== Segment start ==

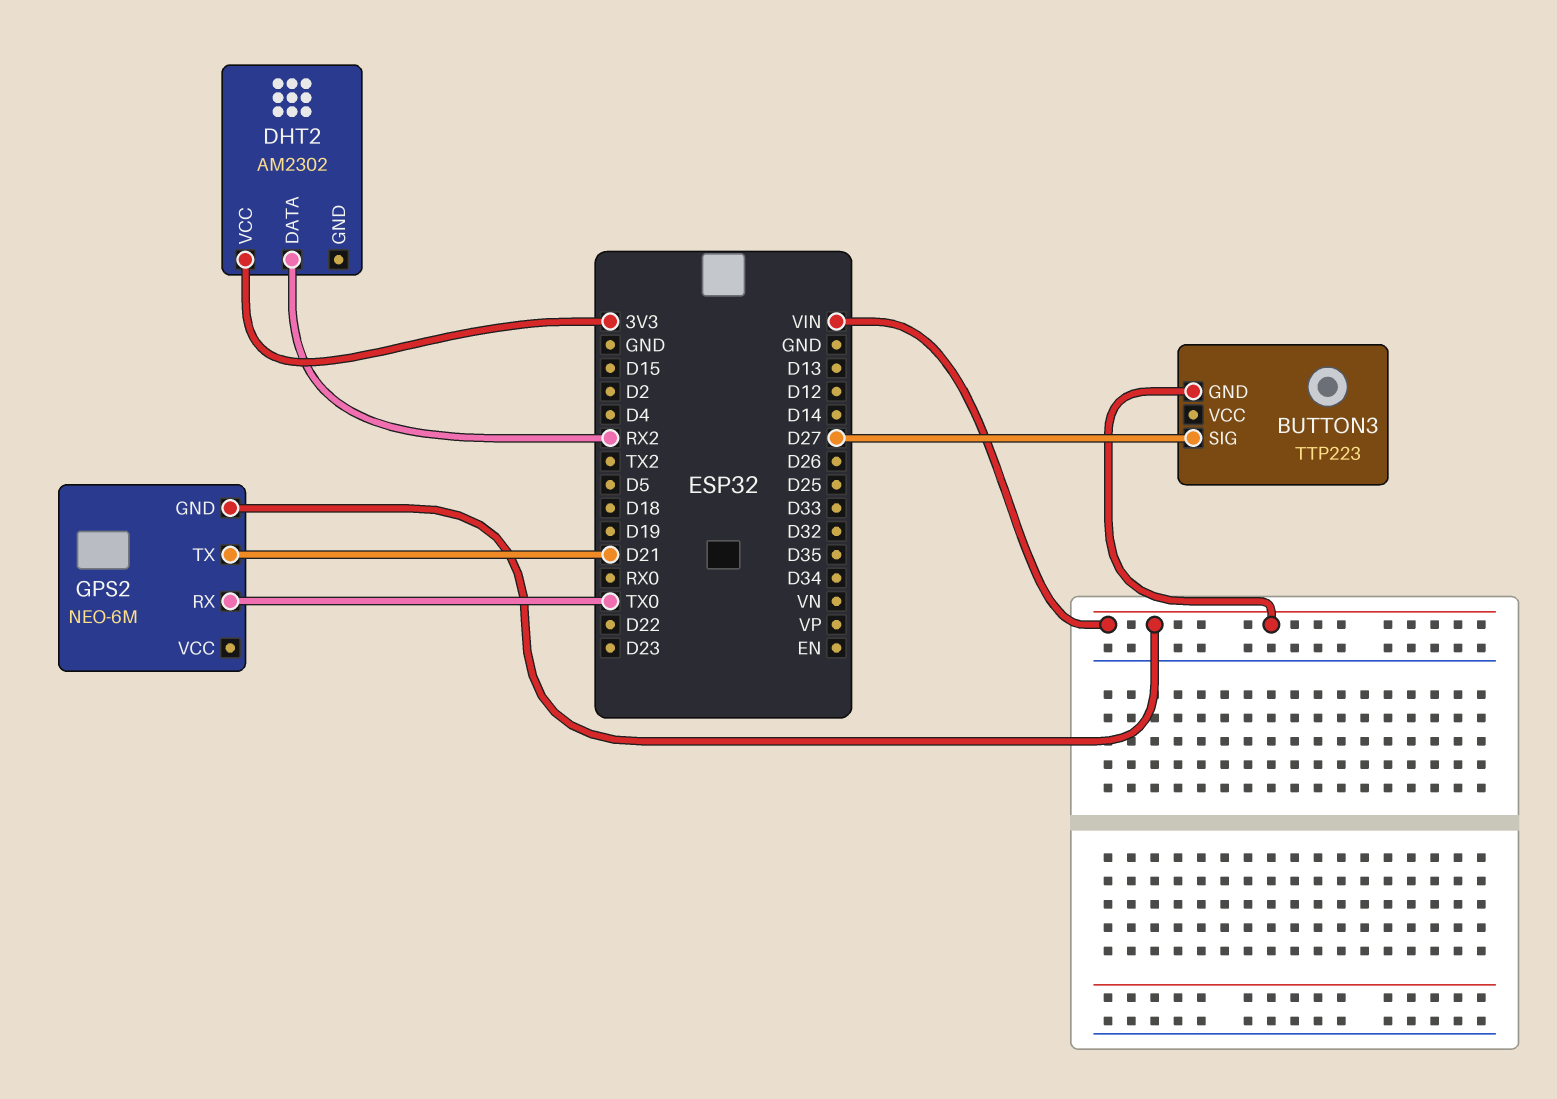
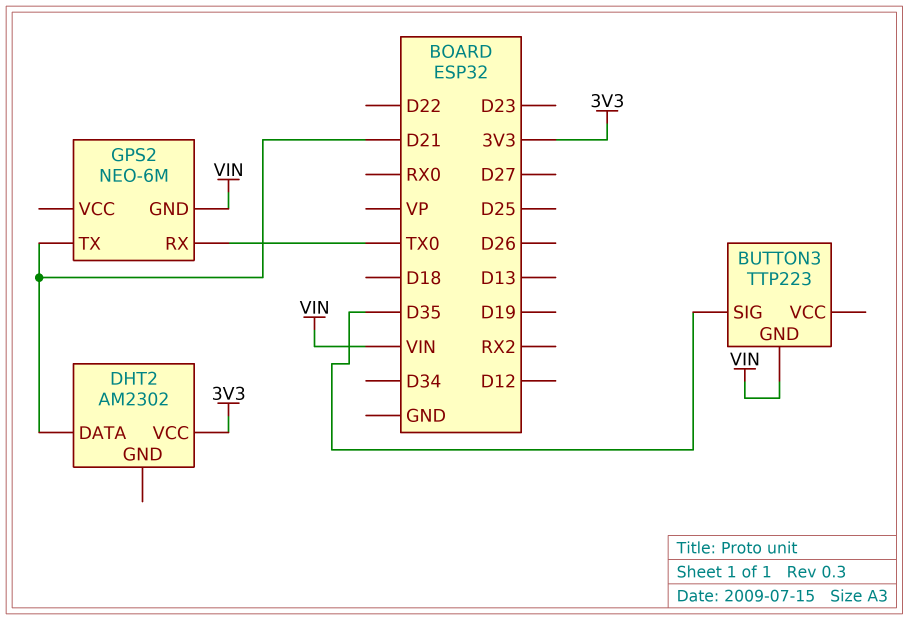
BUTTON3 pin SIG: D27 -> D35
DHT2 pin DATA: RX2 -> D21

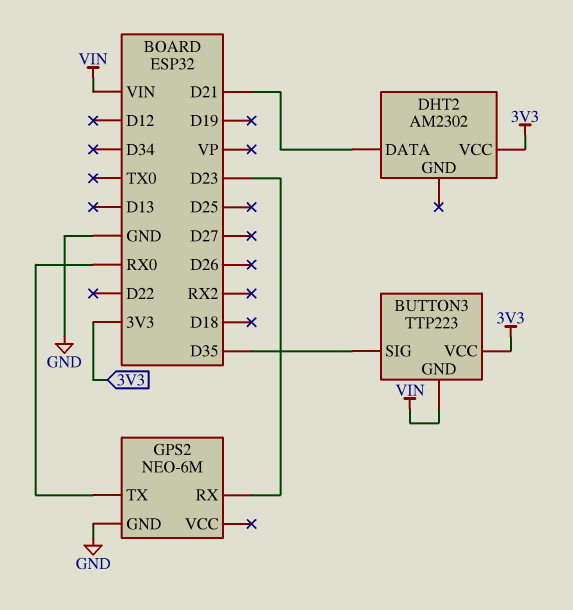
BUTTON3 pin VCC: none -> 3V3
GPS2 pin GND: VIN -> GND
GPS2 pin RX: TX0 -> D23
GPS2 pin TX: D21 -> RX0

== Segment end ==

__Task brief__:
All of the records need repeating exactly, except for the pictures.

__Written response__:
BUTTON3 pin SIG: D27 -> D35
DHT2 pin DATA: RX2 -> D21

BUTTON3 pin VCC: none -> 3V3
GPS2 pin GND: VIN -> GND
GPS2 pin RX: TX0 -> D23
GPS2 pin TX: D21 -> RX0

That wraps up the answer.